* [ASSIGNMENT] No pictures belong in the answer. Repeat all the entries exactly.

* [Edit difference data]
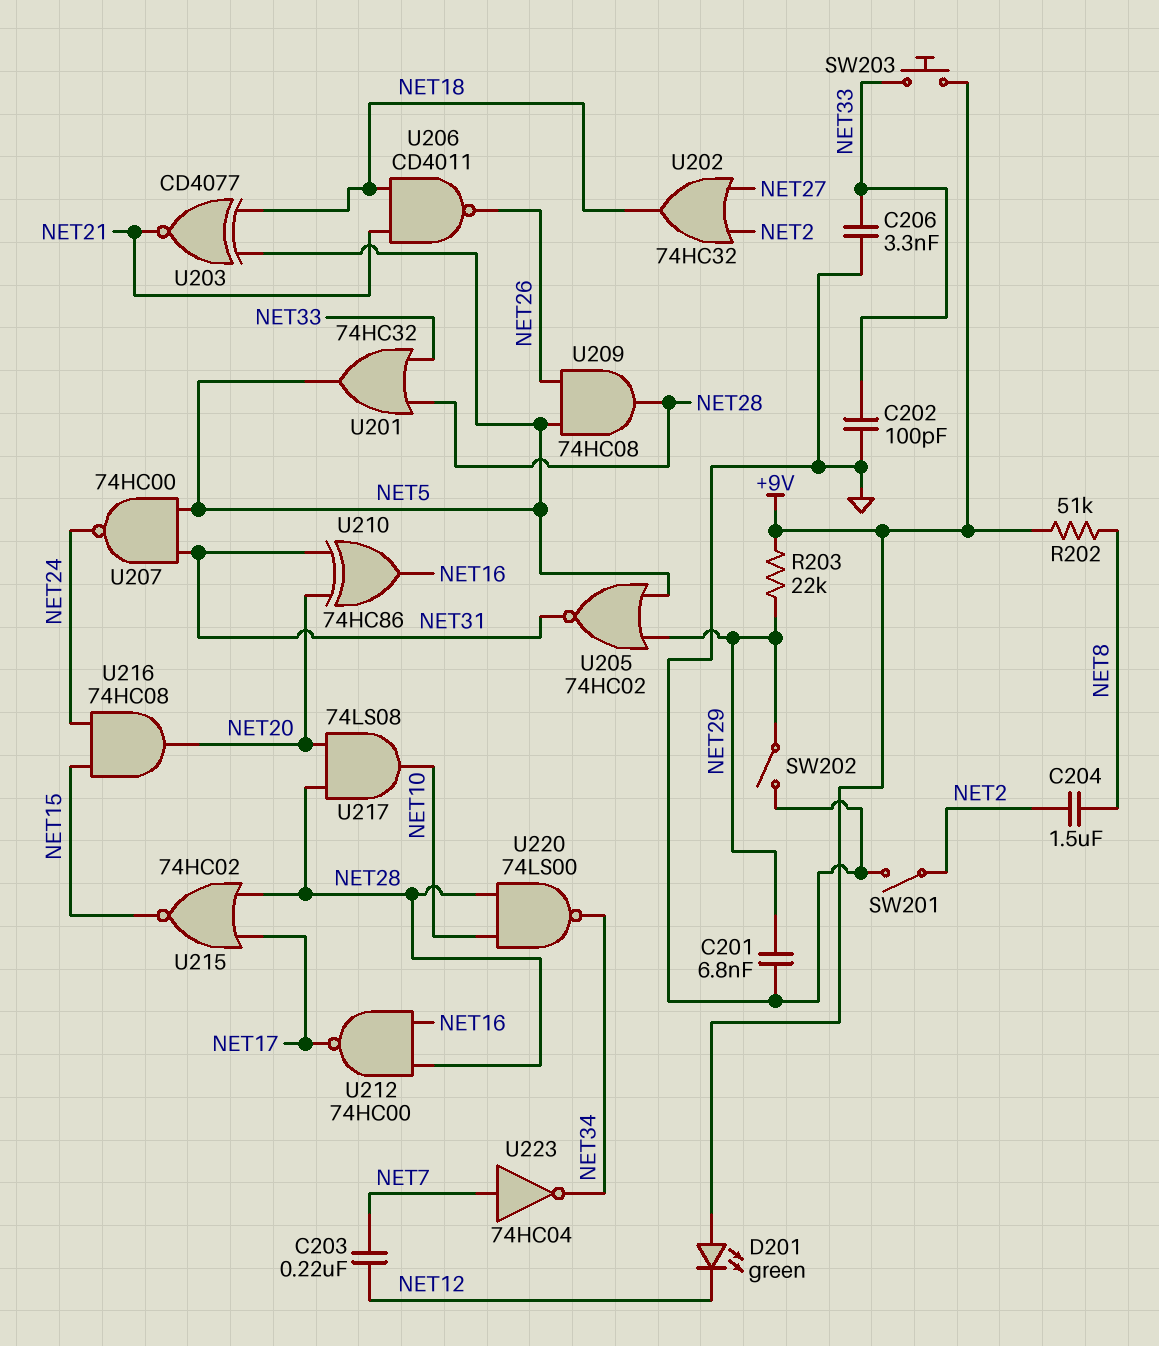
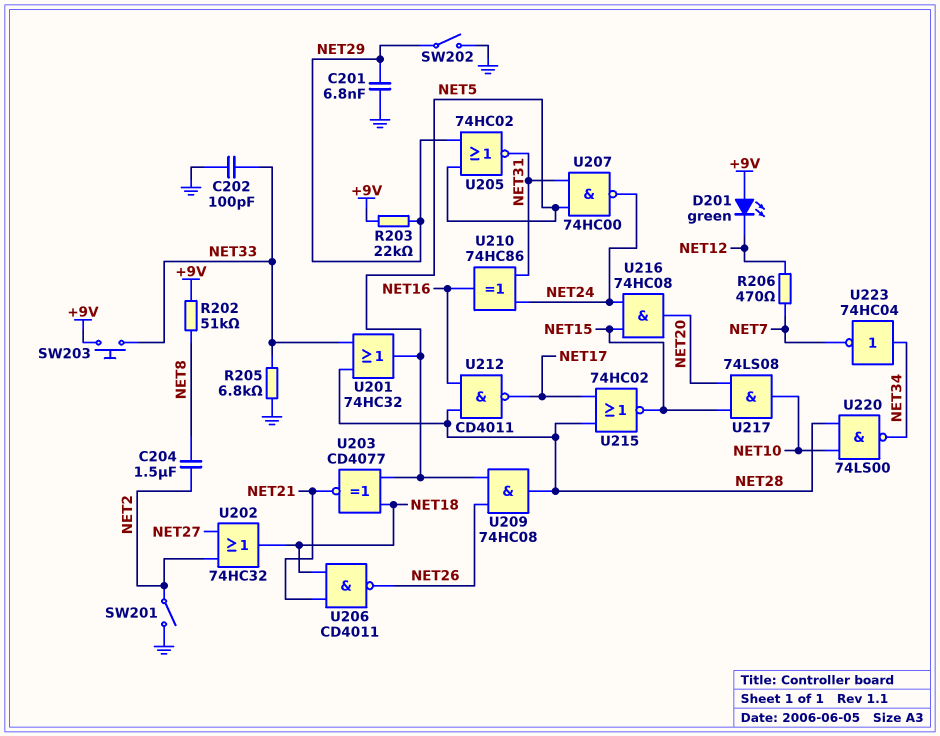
C203: 220nF (NET7, NET12) -> none
C206: 3.3nF (GND, NET33) -> none
R205: none -> 6.8k (GND, NET33)
R206: none -> 470 (NET7, NET12)
U210: XOR 74HC86 (in NET20, in NET31, out NET16) -> XOR 74HC86 (in NET24, in NET31, out NET16)
U212: NAND 74HC00 (in NET16, in NET28, out NET17) -> NAND CD4011 (in NET16, in NET28, out NET17)
U217: AND 74LS08 (in NET20, in NET28, out NET10) -> AND 74LS08 (in NET15, in NET20, out NET10)
U223: NOT 74HC04 (in NET7, out NET34) -> NOT 74HC04 (in NET34, out NET7)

* [RESPONSE TO THIS EXERCISE]
C203: 220nF (NET7, NET12) -> none
C206: 3.3nF (GND, NET33) -> none
R205: none -> 6.8k (GND, NET33)
R206: none -> 470 (NET7, NET12)
U210: XOR 74HC86 (in NET20, in NET31, out NET16) -> XOR 74HC86 (in NET24, in NET31, out NET16)
U212: NAND 74HC00 (in NET16, in NET28, out NET17) -> NAND CD4011 (in NET16, in NET28, out NET17)
U217: AND 74LS08 (in NET20, in NET28, out NET10) -> AND 74LS08 (in NET15, in NET20, out NET10)
U223: NOT 74HC04 (in NET7, out NET34) -> NOT 74HC04 (in NET34, out NET7)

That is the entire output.